TASK DIRECTIONS
Your task is to give the number of lines in the listing that include "camera", and nothing else.

MATERIAL TO PROCESS
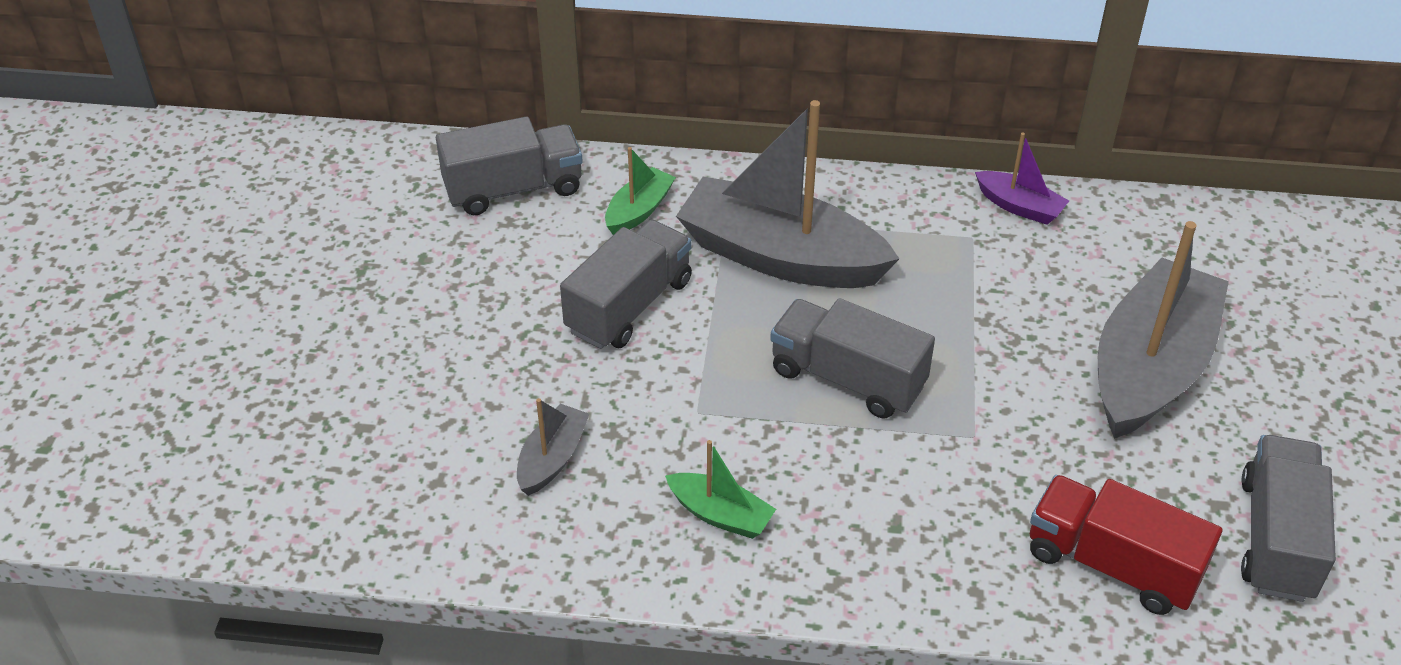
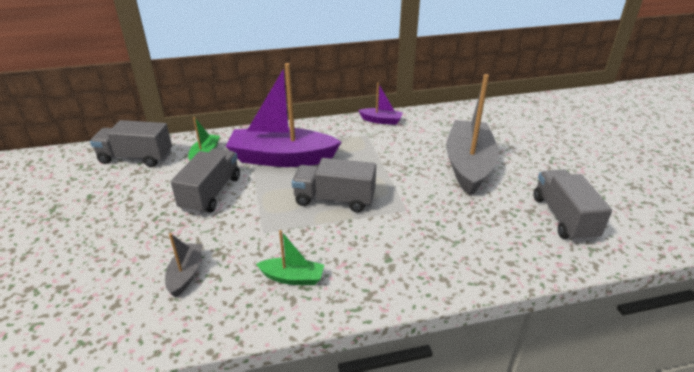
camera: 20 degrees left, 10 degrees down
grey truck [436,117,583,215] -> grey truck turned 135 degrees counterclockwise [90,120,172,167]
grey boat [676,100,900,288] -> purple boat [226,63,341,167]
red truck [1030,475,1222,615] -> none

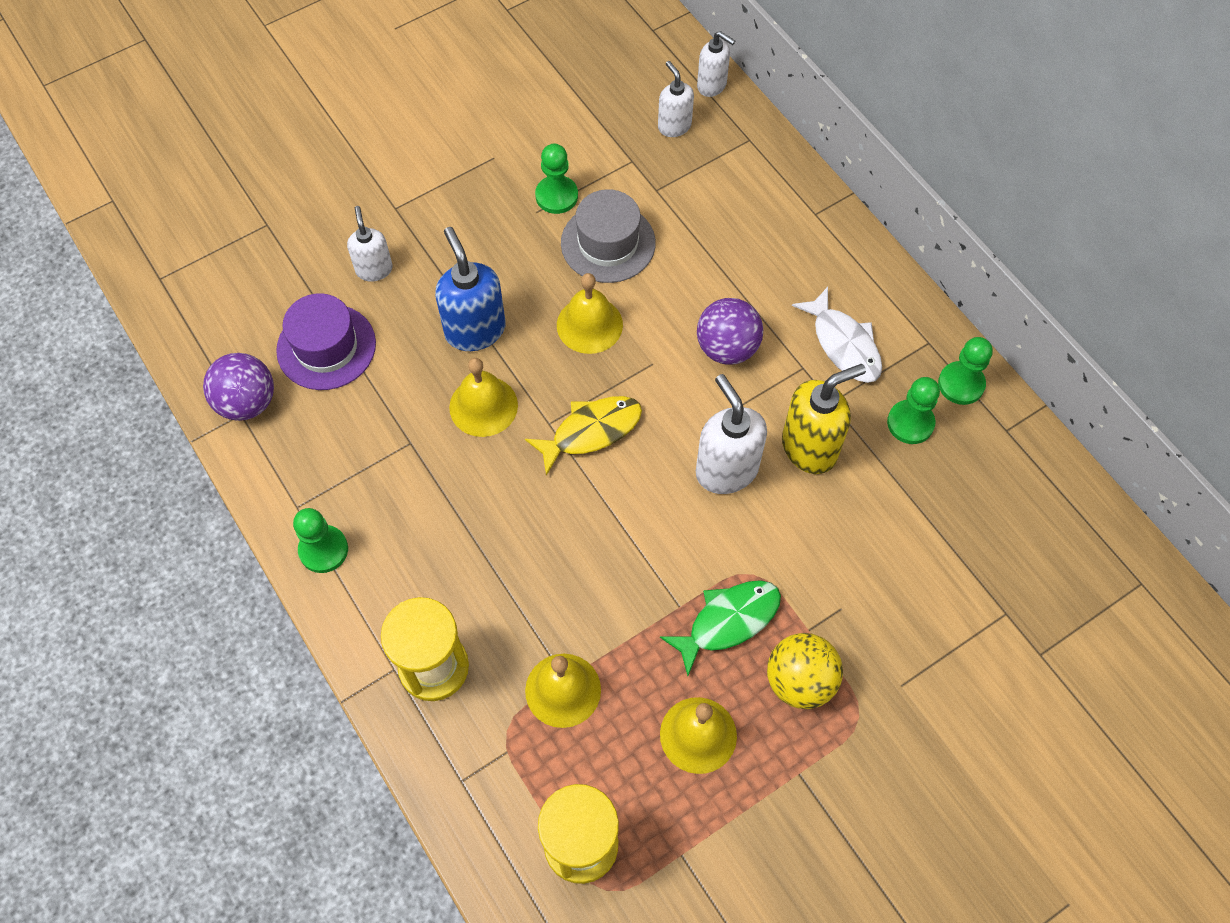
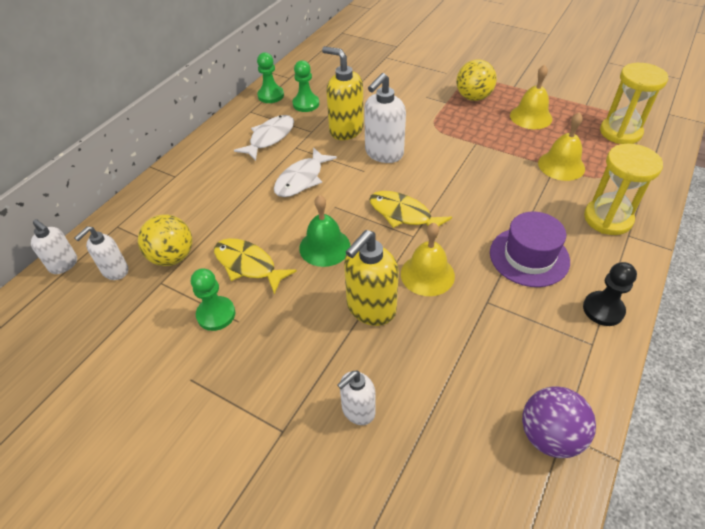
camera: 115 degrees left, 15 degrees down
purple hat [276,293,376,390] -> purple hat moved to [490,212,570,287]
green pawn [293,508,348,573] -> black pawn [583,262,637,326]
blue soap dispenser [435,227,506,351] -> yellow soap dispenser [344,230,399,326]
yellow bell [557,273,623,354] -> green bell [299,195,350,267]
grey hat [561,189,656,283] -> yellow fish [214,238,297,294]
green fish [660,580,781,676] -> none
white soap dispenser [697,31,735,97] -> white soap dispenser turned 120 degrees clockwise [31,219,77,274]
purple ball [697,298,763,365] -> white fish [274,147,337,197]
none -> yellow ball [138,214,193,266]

RESPONSE TO THE TASK
2